==== The data ====

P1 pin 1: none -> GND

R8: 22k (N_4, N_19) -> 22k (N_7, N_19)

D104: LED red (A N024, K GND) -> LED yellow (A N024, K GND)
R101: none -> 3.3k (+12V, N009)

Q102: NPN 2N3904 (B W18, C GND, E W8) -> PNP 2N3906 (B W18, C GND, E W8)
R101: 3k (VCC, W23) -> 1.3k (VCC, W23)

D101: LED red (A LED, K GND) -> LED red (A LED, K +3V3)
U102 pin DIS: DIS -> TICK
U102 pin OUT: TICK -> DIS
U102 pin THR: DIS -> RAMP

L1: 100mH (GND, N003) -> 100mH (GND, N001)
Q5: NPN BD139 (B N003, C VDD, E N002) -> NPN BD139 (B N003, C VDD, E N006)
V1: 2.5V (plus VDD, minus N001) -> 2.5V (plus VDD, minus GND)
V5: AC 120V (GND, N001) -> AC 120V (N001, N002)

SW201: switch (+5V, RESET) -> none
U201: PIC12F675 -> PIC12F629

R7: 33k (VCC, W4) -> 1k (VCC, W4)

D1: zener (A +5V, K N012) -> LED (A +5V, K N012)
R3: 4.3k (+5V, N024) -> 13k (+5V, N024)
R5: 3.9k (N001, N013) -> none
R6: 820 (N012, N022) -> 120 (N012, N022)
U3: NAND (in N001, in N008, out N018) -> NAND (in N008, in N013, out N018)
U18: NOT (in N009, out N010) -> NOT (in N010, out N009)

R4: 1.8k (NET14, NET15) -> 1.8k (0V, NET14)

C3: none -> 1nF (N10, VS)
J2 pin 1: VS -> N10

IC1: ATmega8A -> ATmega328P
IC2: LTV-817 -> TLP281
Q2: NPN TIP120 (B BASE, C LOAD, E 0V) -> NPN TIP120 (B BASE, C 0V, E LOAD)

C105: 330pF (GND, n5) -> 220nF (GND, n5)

====

The lines above from the one with "R101: 3k (VCC, W23) -> 1.3k (VCC, W23)" through the one with "Q5: NPN BD139" are to be duplicated exactly, ends included, with nothing added.

● **Output of the task**:
R101: 3k (VCC, W23) -> 1.3k (VCC, W23)

D101: LED red (A LED, K GND) -> LED red (A LED, K +3V3)
U102 pin DIS: DIS -> TICK
U102 pin OUT: TICK -> DIS
U102 pin THR: DIS -> RAMP

L1: 100mH (GND, N003) -> 100mH (GND, N001)
Q5: NPN BD139 (B N003, C VDD, E N002) -> NPN BD139 (B N003, C VDD, E N006)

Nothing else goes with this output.